--- Given information Enclosed Below ---

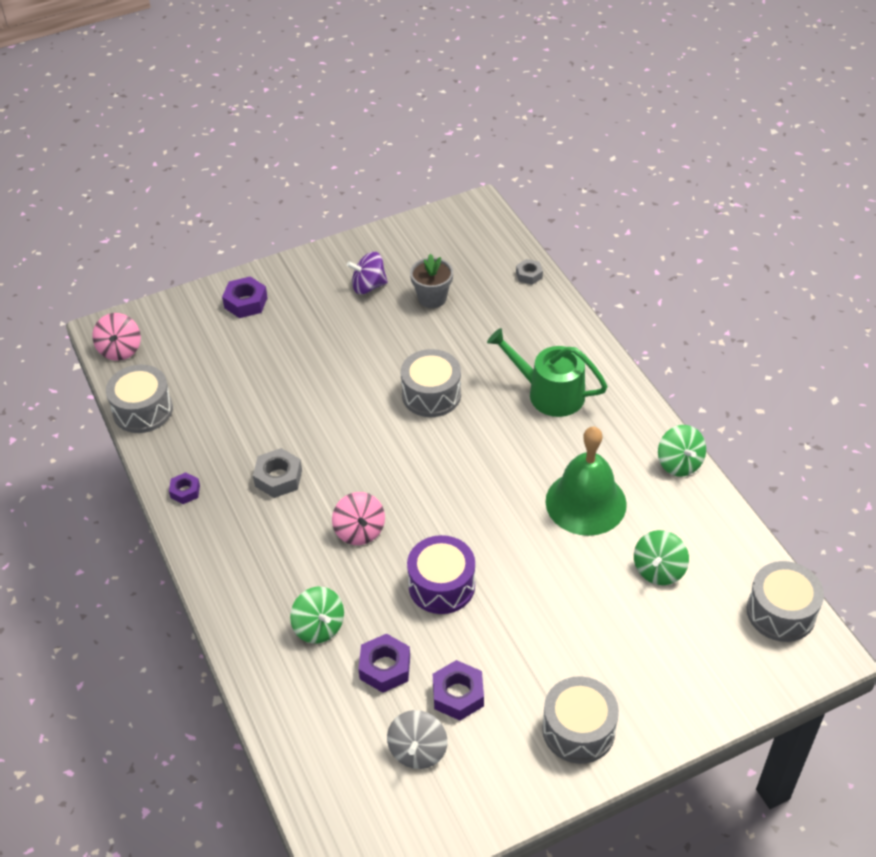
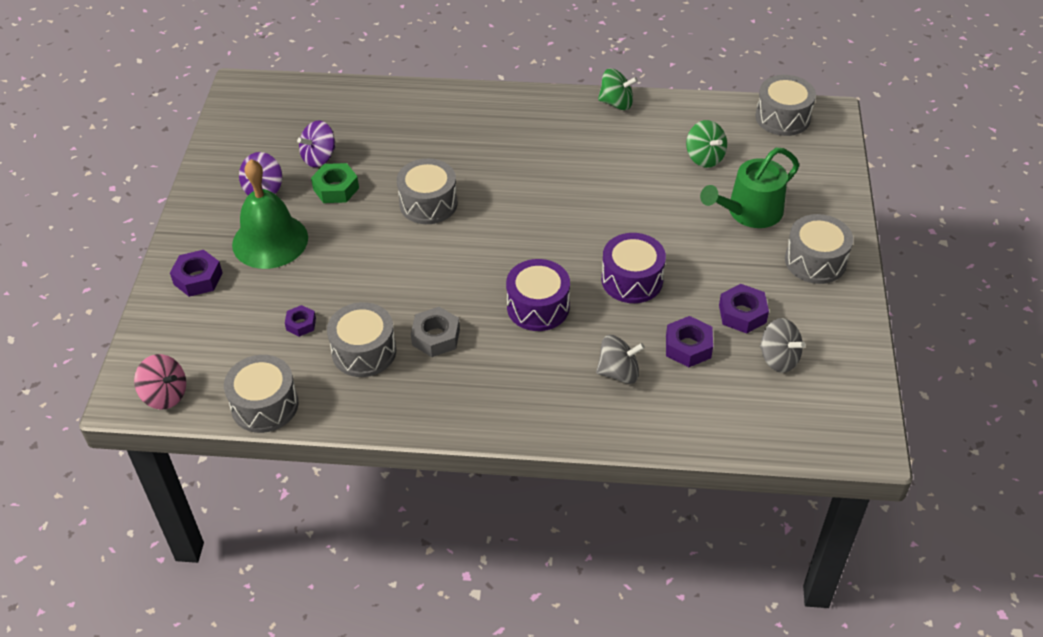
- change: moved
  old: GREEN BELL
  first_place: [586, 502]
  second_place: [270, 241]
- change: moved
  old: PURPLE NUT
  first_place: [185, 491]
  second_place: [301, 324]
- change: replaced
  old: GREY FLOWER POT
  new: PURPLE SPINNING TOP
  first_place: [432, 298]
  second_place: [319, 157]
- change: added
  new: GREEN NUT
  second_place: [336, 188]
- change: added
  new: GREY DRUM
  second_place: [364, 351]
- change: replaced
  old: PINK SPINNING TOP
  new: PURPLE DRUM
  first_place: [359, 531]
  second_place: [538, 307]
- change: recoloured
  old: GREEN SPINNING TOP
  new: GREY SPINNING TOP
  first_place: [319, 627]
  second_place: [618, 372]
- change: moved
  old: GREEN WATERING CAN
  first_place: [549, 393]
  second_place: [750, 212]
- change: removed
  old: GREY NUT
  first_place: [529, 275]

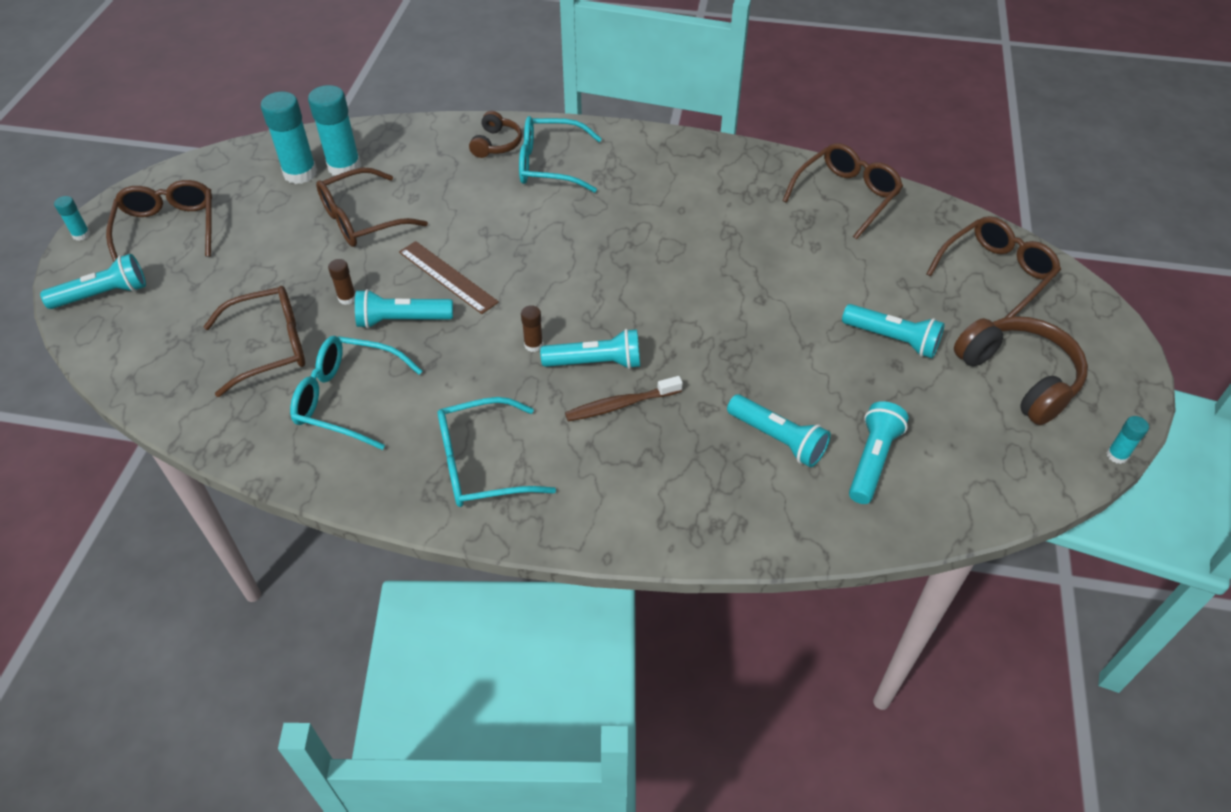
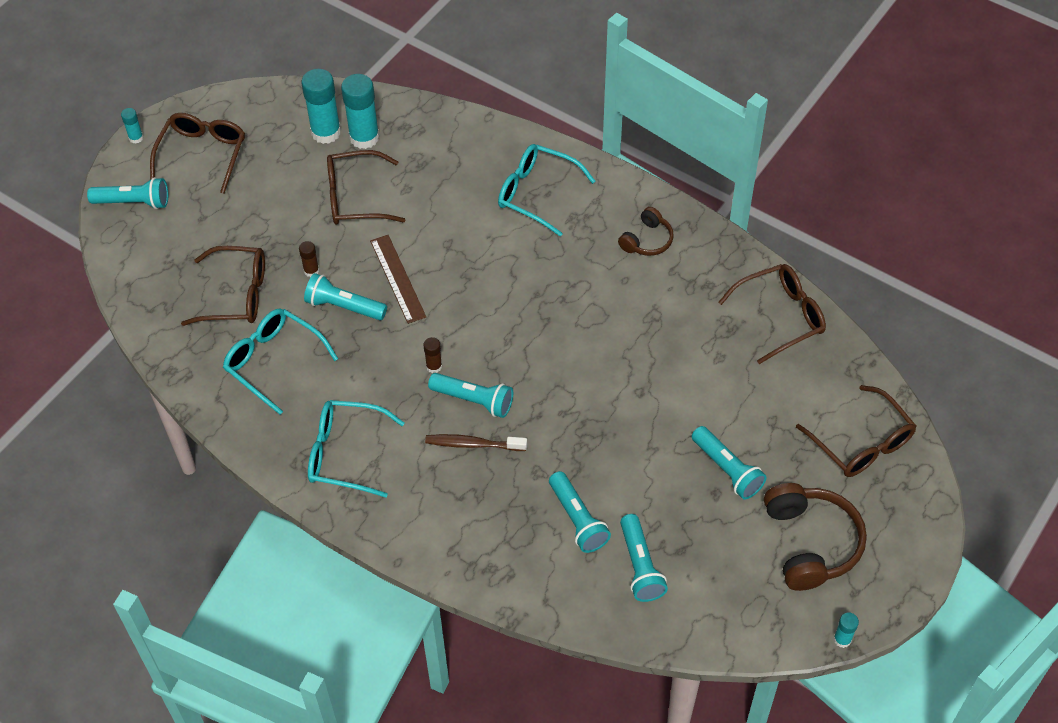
- change: moved
  old: BROWN HEADPHONES
  first_place: [496, 144]
  second_place: [647, 240]
- change: turned
  old: TURQUOISE FLASHLIGHT
  first_place: [872, 460]
  second_place: [640, 566]
  degrees: 120
- change: turned
  old: BROWN GLASSES
  first_place: [995, 274]
  second_place: [861, 442]
  degrees: 75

--- End of Enclosed Given information ---

Assignment: Transcribe exactly the span of lines that opens with the line holding "old: GREEN BELL" and closes with the last line of the entries above. Omit pictures.

Worked solution:
  old: GREEN BELL
  first_place: [586, 502]
  second_place: [270, 241]
- change: moved
  old: PURPLE NUT
  first_place: [185, 491]
  second_place: [301, 324]
- change: replaced
  old: GREY FLOWER POT
  new: PURPLE SPINNING TOP
  first_place: [432, 298]
  second_place: [319, 157]
- change: added
  new: GREEN NUT
  second_place: [336, 188]
- change: added
  new: GREY DRUM
  second_place: [364, 351]
- change: replaced
  old: PINK SPINNING TOP
  new: PURPLE DRUM
  first_place: [359, 531]
  second_place: [538, 307]
- change: recoloured
  old: GREEN SPINNING TOP
  new: GREY SPINNING TOP
  first_place: [319, 627]
  second_place: [618, 372]
- change: moved
  old: GREEN WATERING CAN
  first_place: [549, 393]
  second_place: [750, 212]
- change: removed
  old: GREY NUT
  first_place: [529, 275]

- change: moved
  old: BROWN HEADPHONES
  first_place: [496, 144]
  second_place: [647, 240]
- change: turned
  old: TURQUOISE FLASHLIGHT
  first_place: [872, 460]
  second_place: [640, 566]
  degrees: 120
- change: turned
  old: BROWN GLASSES
  first_place: [995, 274]
  second_place: [861, 442]
  degrees: 75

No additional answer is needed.